■ Record extracts ■
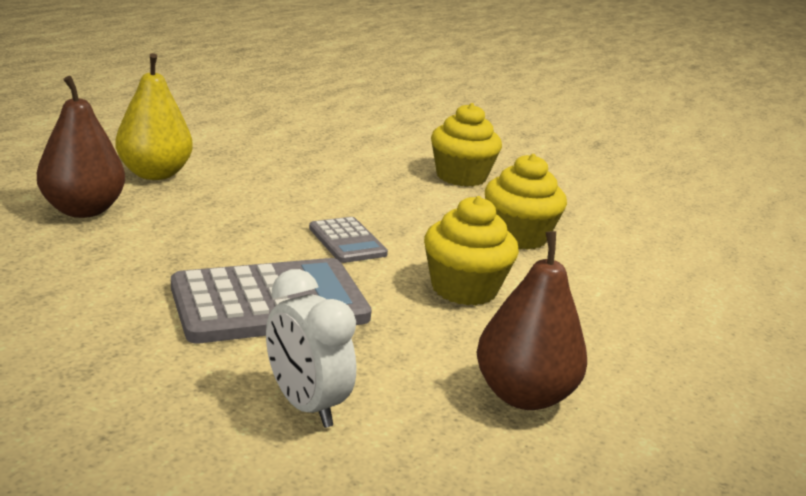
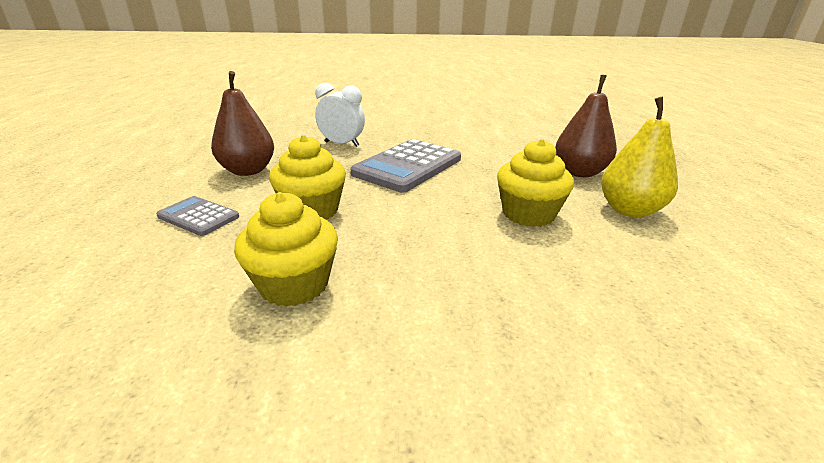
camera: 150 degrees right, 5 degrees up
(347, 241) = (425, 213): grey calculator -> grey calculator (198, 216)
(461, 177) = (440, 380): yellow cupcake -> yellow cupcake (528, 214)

...

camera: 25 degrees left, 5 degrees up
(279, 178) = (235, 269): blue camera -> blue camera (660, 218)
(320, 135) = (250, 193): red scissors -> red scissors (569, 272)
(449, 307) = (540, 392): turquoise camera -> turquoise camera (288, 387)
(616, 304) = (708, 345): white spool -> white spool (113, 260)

==

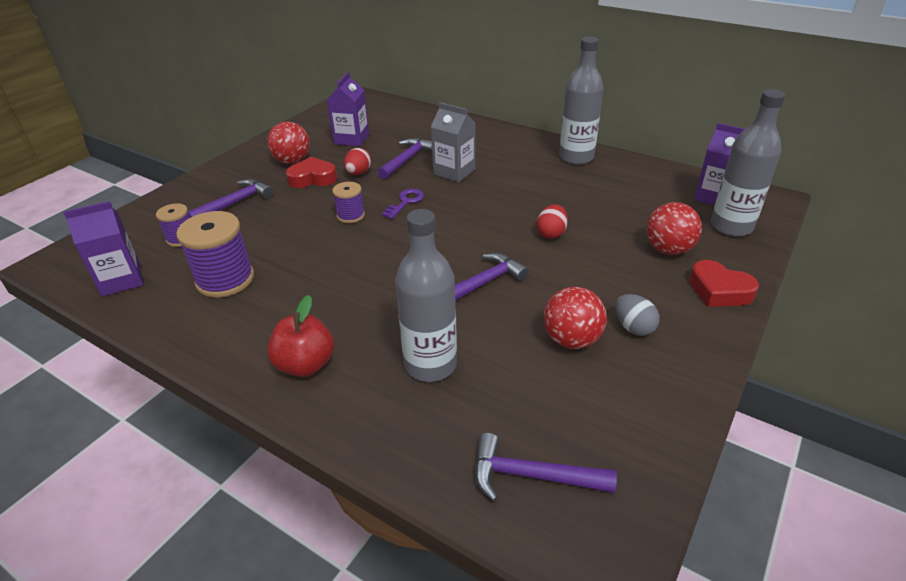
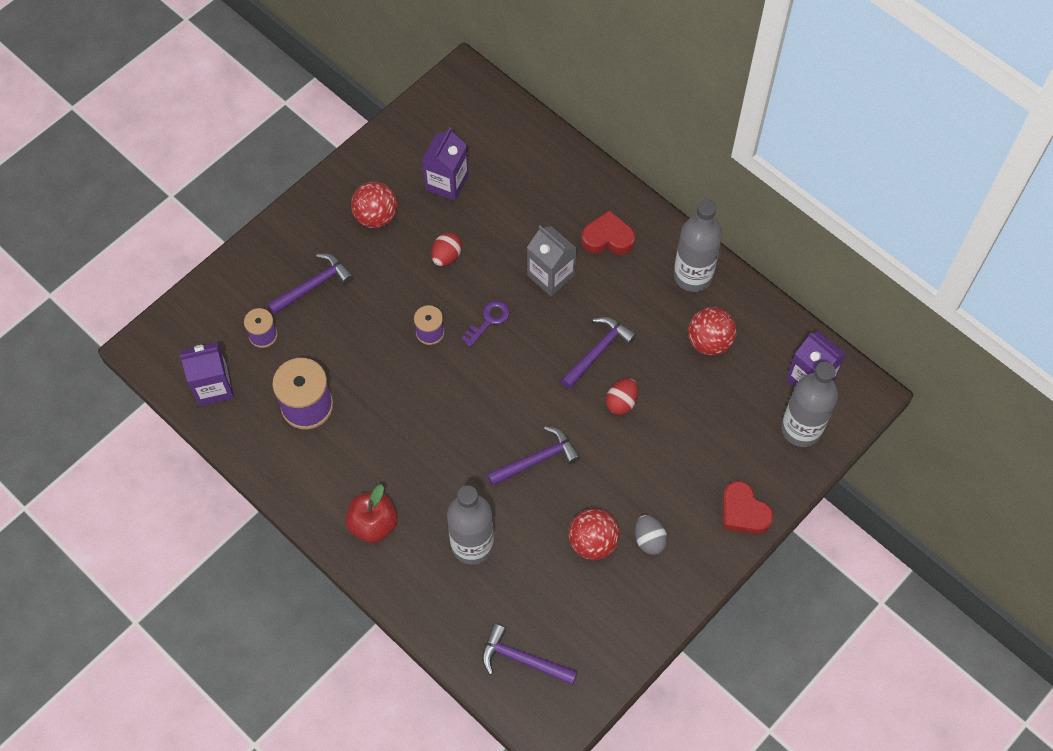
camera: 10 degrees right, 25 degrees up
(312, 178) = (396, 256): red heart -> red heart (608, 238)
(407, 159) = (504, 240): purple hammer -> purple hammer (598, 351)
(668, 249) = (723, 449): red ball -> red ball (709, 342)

■ Task description ■
Go through the listing above and write out exactly the lines starting with the one holding "(347, 241) = (425, 213): grey" and running through the one holding "(461, 177) = (440, 380): yellow", ends included, and no others.

■ Written solution ■
(347, 241) = (425, 213): grey calculator -> grey calculator (198, 216)
(461, 177) = (440, 380): yellow cupcake -> yellow cupcake (528, 214)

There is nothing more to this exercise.